Retype the opening lines of the data exactly, stopping after the line that contains "[(226,113),(222,115),(219,116),(227,143),(232,131),(226,113)]". Skip every picture.

(Instance contour data)

== == ==

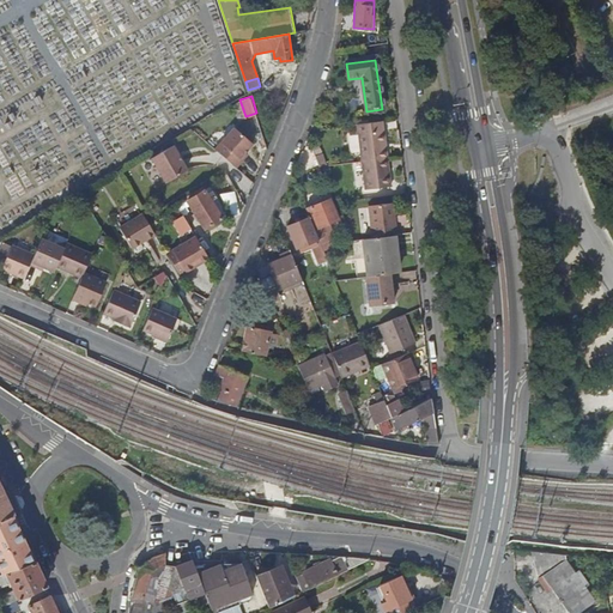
[(382,146),(386,146),(384,133),(382,133),(381,125),(358,127),(358,135),(360,135),(363,163),(387,161),(386,152),(383,152),(382,146)]
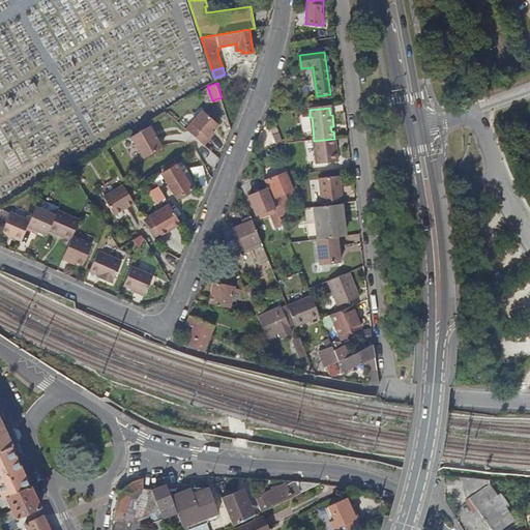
[(203,112),(186,130),(204,146),(210,140),(208,139),(212,134),(219,126),(203,112)]
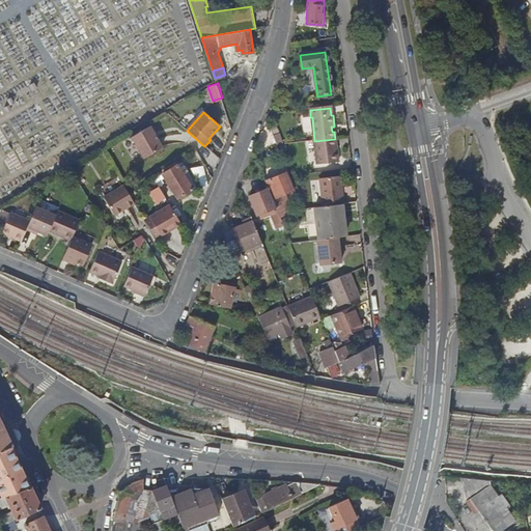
[(226,113),(222,115),(219,116),(227,143),(232,131),(226,113)]
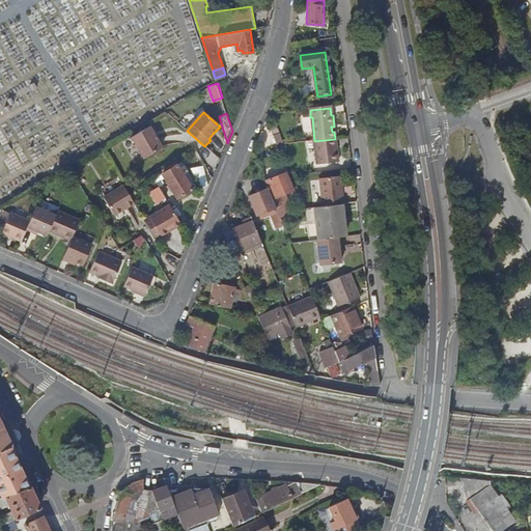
[(272,155),(281,150),(278,143),(274,133),(269,118),(262,132),(272,155)]
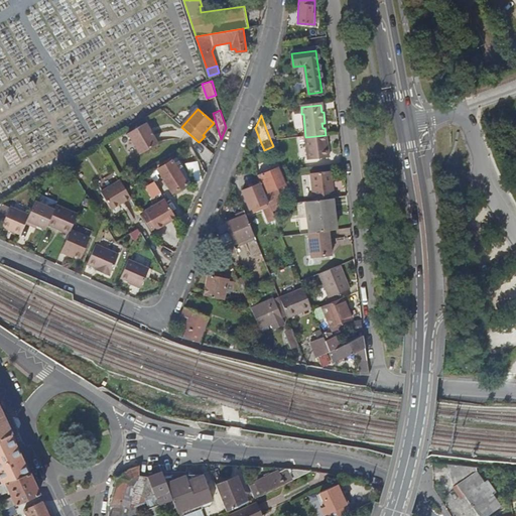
[(129,135),(141,155),(159,144),(147,124),(129,135)]
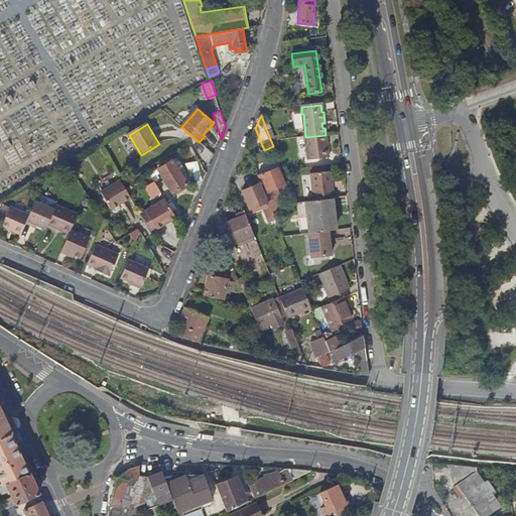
[(270,139),(276,139),(272,128),(266,129),(270,139)]
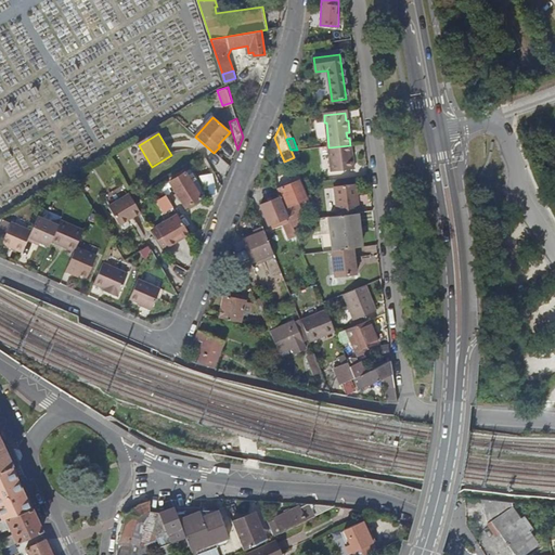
[(328,147),(326,147),(330,173),(352,172),(350,145),(328,147)]
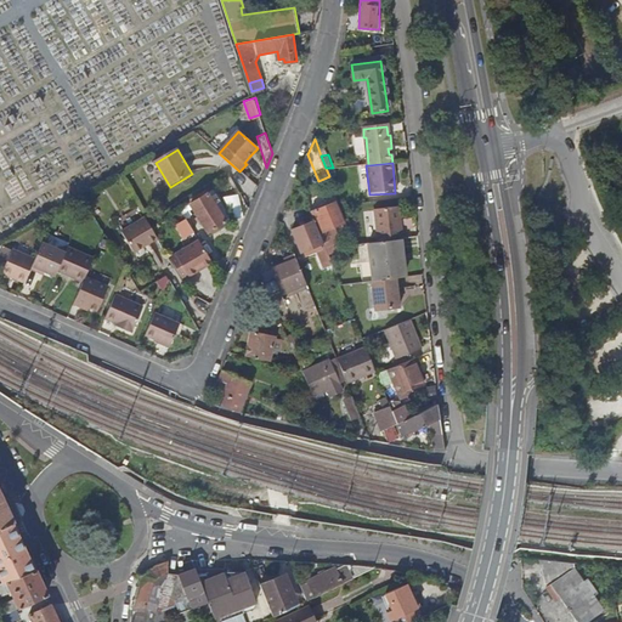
[(207,192),(187,204),(194,215),(190,219),(196,231),(202,228),(207,236),(225,226),(207,192)]
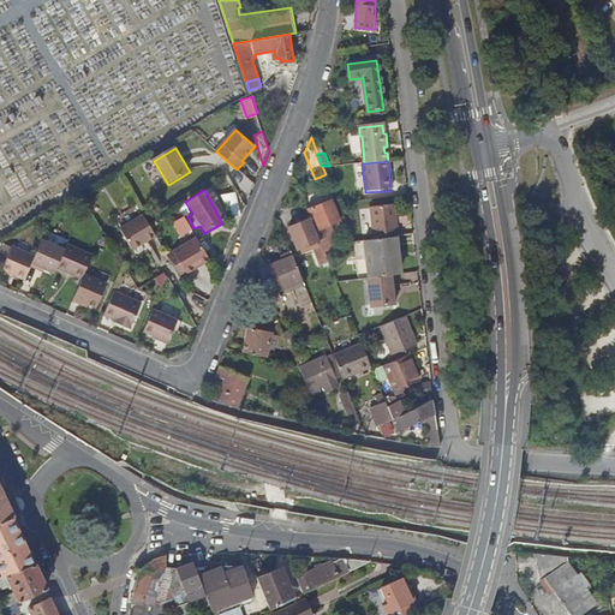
[(332,198),(308,208),(311,215),(320,238),(330,233),(329,230),(333,228),(332,224),(340,220),(332,198)]
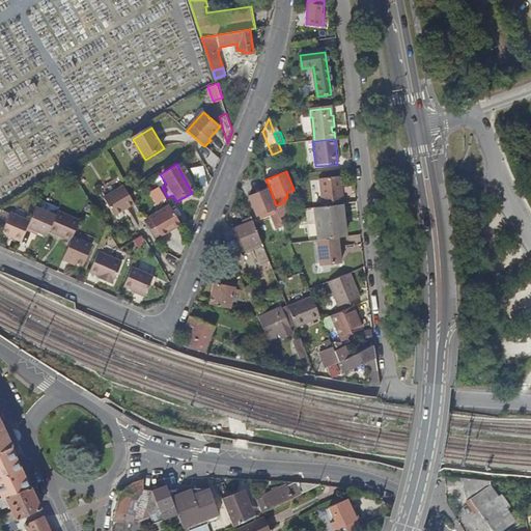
[(318,180),(322,208),(341,206),(342,206),(340,178),(318,180)]
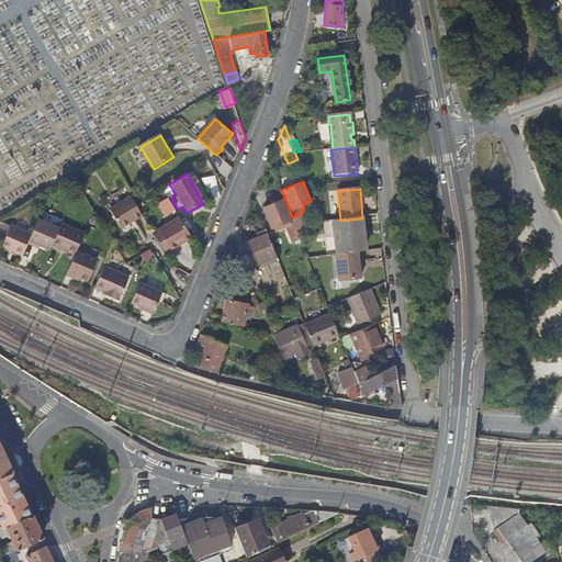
[(158,202),(166,215),(177,209),(169,195),(158,202)]
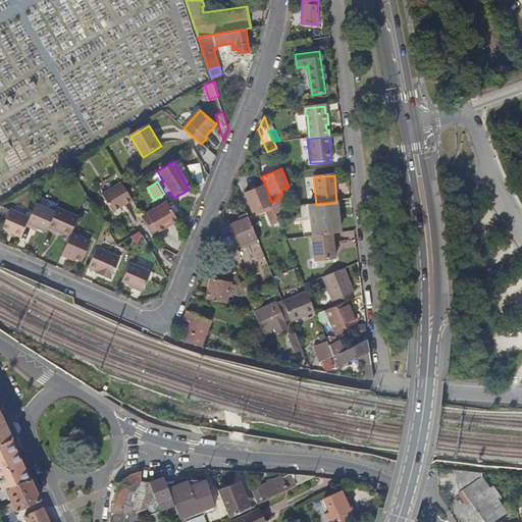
[(126,190),(121,183),(102,194),(112,212),(125,204),(132,200),(126,190)]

== == ==

## Output of the exercise
[(382,146),(386,146),(384,133),(382,133),(381,125),(358,127),(358,135),(360,135),(363,163),(387,161),(386,152),(383,152),(382,146)]
[(203,112),(186,130),(204,146),(210,140),(208,139),(212,134),(219,126),(203,112)]
[(226,113),(222,115),(219,116),(227,143),(232,131),(226,113)]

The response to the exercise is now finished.